Entries for locating words and elements
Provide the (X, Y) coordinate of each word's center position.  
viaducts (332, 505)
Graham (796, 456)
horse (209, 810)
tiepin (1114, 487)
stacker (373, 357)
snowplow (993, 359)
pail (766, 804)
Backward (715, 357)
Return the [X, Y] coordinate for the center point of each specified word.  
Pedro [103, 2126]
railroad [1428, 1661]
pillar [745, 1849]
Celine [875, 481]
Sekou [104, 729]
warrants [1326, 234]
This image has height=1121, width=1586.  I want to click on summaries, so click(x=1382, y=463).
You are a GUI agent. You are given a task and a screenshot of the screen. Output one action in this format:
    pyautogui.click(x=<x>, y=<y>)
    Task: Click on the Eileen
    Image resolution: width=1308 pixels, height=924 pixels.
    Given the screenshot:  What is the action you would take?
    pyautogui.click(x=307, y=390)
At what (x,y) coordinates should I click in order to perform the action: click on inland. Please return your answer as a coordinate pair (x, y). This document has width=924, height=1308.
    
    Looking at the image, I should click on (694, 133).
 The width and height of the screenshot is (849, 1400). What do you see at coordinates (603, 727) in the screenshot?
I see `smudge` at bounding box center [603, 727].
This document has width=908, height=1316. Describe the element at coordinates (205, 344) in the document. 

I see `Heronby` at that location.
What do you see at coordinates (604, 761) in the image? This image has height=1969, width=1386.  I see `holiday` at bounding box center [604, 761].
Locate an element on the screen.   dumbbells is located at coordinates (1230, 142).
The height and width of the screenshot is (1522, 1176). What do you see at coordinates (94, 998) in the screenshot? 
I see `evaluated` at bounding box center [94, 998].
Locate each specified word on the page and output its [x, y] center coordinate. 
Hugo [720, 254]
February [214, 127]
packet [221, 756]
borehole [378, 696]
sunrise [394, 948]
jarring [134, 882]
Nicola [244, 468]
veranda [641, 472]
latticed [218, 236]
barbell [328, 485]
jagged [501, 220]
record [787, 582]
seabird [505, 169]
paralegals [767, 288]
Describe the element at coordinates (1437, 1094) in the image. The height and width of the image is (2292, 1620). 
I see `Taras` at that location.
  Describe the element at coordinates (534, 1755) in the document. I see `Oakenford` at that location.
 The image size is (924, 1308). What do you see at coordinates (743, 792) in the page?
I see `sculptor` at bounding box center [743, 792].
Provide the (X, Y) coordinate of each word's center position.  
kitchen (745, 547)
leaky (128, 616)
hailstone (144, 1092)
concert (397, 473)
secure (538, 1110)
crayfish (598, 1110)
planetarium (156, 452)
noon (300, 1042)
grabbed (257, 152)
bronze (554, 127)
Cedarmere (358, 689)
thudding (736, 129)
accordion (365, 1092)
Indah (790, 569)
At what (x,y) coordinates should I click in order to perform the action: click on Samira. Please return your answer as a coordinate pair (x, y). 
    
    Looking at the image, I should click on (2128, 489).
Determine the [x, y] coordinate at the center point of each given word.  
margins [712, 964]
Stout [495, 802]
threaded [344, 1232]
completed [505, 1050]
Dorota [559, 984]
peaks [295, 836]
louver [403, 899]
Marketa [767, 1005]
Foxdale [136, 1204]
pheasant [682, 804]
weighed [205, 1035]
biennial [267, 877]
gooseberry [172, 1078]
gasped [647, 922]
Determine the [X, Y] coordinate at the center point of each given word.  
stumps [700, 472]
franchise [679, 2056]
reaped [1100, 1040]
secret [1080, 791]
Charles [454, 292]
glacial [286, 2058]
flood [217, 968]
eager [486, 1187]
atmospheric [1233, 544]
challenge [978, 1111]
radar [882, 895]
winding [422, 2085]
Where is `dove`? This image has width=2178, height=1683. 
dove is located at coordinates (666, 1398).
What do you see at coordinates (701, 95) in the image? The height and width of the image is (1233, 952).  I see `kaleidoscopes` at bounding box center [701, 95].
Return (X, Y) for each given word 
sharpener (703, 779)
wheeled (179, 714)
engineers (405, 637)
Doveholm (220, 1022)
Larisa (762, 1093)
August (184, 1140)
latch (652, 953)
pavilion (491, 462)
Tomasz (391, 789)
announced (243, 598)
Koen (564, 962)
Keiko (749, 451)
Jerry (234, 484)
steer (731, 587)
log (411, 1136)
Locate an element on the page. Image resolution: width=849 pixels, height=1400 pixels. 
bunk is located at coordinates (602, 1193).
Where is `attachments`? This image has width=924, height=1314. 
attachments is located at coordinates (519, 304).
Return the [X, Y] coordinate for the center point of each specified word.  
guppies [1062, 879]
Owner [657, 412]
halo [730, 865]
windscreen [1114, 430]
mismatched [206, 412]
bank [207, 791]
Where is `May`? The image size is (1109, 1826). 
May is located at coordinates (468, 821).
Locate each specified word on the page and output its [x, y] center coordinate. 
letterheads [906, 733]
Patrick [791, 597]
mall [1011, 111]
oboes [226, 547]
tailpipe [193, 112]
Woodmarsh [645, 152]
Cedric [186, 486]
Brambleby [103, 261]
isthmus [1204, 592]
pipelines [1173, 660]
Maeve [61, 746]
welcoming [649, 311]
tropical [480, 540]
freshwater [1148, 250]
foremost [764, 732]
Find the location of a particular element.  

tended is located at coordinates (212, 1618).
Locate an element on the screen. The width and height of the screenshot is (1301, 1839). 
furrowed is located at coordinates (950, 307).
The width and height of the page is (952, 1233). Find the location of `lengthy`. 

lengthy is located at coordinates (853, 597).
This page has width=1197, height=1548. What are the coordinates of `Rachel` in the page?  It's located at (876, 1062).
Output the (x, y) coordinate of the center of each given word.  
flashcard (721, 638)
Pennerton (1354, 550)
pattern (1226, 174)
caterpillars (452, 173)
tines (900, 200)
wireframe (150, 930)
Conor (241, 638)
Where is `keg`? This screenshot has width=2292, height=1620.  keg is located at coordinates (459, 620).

- _Objective_:
Rewrite all of the entries, replacing "Locate an element on the screen" with "Find an element on the screen" wherever it occurs and leaving everything else unchanged.

- _Output below_:
Provide the (X, Y) coordinate of each word's center position.  
viaducts (332, 505)
Graham (796, 456)
horse (209, 810)
tiepin (1114, 487)
stacker (373, 357)
snowplow (993, 359)
pail (766, 804)
Backward (715, 357)
Return the [X, Y] coordinate for the center point of each specified word.  
Pedro [103, 2126]
railroad [1428, 1661]
pillar [745, 1849]
Celine [875, 481]
Sekou [104, 729]
warrants [1326, 234]
This image has height=1121, width=1586.  I want to click on summaries, so click(x=1382, y=463).
You are a GUI agent. You are given a task and a screenshot of the screen. Output one action in this format:
    pyautogui.click(x=<x>, y=<y>)
    Task: Click on the Eileen
    Image resolution: width=1308 pixels, height=924 pixels.
    Given the screenshot:  What is the action you would take?
    pyautogui.click(x=307, y=390)
At what (x,y) coordinates should I click in order to perform the action: click on inland. Please return your answer as a coordinate pair (x, y). This document has width=924, height=1308.
    
    Looking at the image, I should click on (694, 133).
 The width and height of the screenshot is (849, 1400). What do you see at coordinates (603, 727) in the screenshot?
I see `smudge` at bounding box center [603, 727].
This document has width=908, height=1316. Describe the element at coordinates (205, 344) in the document. 

I see `Heronby` at that location.
What do you see at coordinates (604, 761) in the image? This image has height=1969, width=1386.  I see `holiday` at bounding box center [604, 761].
Find an element on the screen.   dumbbells is located at coordinates (1230, 142).
The height and width of the screenshot is (1522, 1176). What do you see at coordinates (94, 998) in the screenshot? 
I see `evaluated` at bounding box center [94, 998].
Locate each specified word on the page and output its [x, y] center coordinate. 
Hugo [720, 254]
February [214, 127]
packet [221, 756]
borehole [378, 696]
sunrise [394, 948]
jarring [134, 882]
Nicola [244, 468]
veranda [641, 472]
latticed [218, 236]
barbell [328, 485]
jagged [501, 220]
record [787, 582]
seabird [505, 169]
paralegals [767, 288]
Describe the element at coordinates (1437, 1094) in the image. The height and width of the image is (2292, 1620). 
I see `Taras` at that location.
  Describe the element at coordinates (534, 1755) in the document. I see `Oakenford` at that location.
 The image size is (924, 1308). What do you see at coordinates (743, 792) in the page?
I see `sculptor` at bounding box center [743, 792].
Provide the (X, Y) coordinate of each word's center position.  
kitchen (745, 547)
leaky (128, 616)
hailstone (144, 1092)
concert (397, 473)
secure (538, 1110)
crayfish (598, 1110)
planetarium (156, 452)
noon (300, 1042)
grabbed (257, 152)
bronze (554, 127)
Cedarmere (358, 689)
thudding (736, 129)
accordion (365, 1092)
Indah (790, 569)
At what (x,y) coordinates should I click in order to perform the action: click on Samira. Please return your answer as a coordinate pair (x, y). 
    
    Looking at the image, I should click on (2128, 489).
Determine the [x, y] coordinate at the center point of each given word.  
margins [712, 964]
Stout [495, 802]
threaded [344, 1232]
completed [505, 1050]
Dorota [559, 984]
peaks [295, 836]
louver [403, 899]
Marketa [767, 1005]
Foxdale [136, 1204]
pheasant [682, 804]
weighed [205, 1035]
biennial [267, 877]
gooseberry [172, 1078]
gasped [647, 922]
Determine the [X, Y] coordinate at the center point of each given word.  
stumps [700, 472]
franchise [679, 2056]
reaped [1100, 1040]
secret [1080, 791]
Charles [454, 292]
glacial [286, 2058]
flood [217, 968]
eager [486, 1187]
atmospheric [1233, 544]
challenge [978, 1111]
radar [882, 895]
winding [422, 2085]
Where is `dove`? This image has width=2178, height=1683. 
dove is located at coordinates (666, 1398).
What do you see at coordinates (701, 95) in the image? The height and width of the image is (1233, 952).  I see `kaleidoscopes` at bounding box center [701, 95].
Return (X, Y) for each given word 
sharpener (703, 779)
wheeled (179, 714)
engineers (405, 637)
Doveholm (220, 1022)
Larisa (762, 1093)
August (184, 1140)
latch (652, 953)
pavilion (491, 462)
Tomasz (391, 789)
announced (243, 598)
Koen (564, 962)
Keiko (749, 451)
Jerry (234, 484)
steer (731, 587)
log (411, 1136)
Locate an element on the page. Image resolution: width=849 pixels, height=1400 pixels. 
bunk is located at coordinates (602, 1193).
Where is `attachments`? This image has width=924, height=1314. 
attachments is located at coordinates (519, 304).
Return the [X, Y] coordinate for the center point of each specified word.  
guppies [1062, 879]
Owner [657, 412]
halo [730, 865]
windscreen [1114, 430]
mismatched [206, 412]
bank [207, 791]
Where is `May`? The image size is (1109, 1826). 
May is located at coordinates (468, 821).
Locate each specified word on the page and output its [x, y] center coordinate. 
letterheads [906, 733]
Patrick [791, 597]
mall [1011, 111]
oboes [226, 547]
tailpipe [193, 112]
Woodmarsh [645, 152]
Cedric [186, 486]
Brambleby [103, 261]
isthmus [1204, 592]
pipelines [1173, 660]
Maeve [61, 746]
welcoming [649, 311]
tropical [480, 540]
freshwater [1148, 250]
foremost [764, 732]
Find the location of a particular element.  

tended is located at coordinates (212, 1618).
Find an element on the screen. The width and height of the screenshot is (1301, 1839). 
furrowed is located at coordinates (950, 307).
The width and height of the page is (952, 1233). Find the location of `lengthy`. 

lengthy is located at coordinates (853, 597).
This page has width=1197, height=1548. What are the coordinates of `Rachel` in the page?  It's located at (876, 1062).
Output the (x, y) coordinate of the center of each given word.  
flashcard (721, 638)
Pennerton (1354, 550)
pattern (1226, 174)
caterpillars (452, 173)
tines (900, 200)
wireframe (150, 930)
Conor (241, 638)
Where is `keg`? This screenshot has width=2292, height=1620.  keg is located at coordinates (459, 620).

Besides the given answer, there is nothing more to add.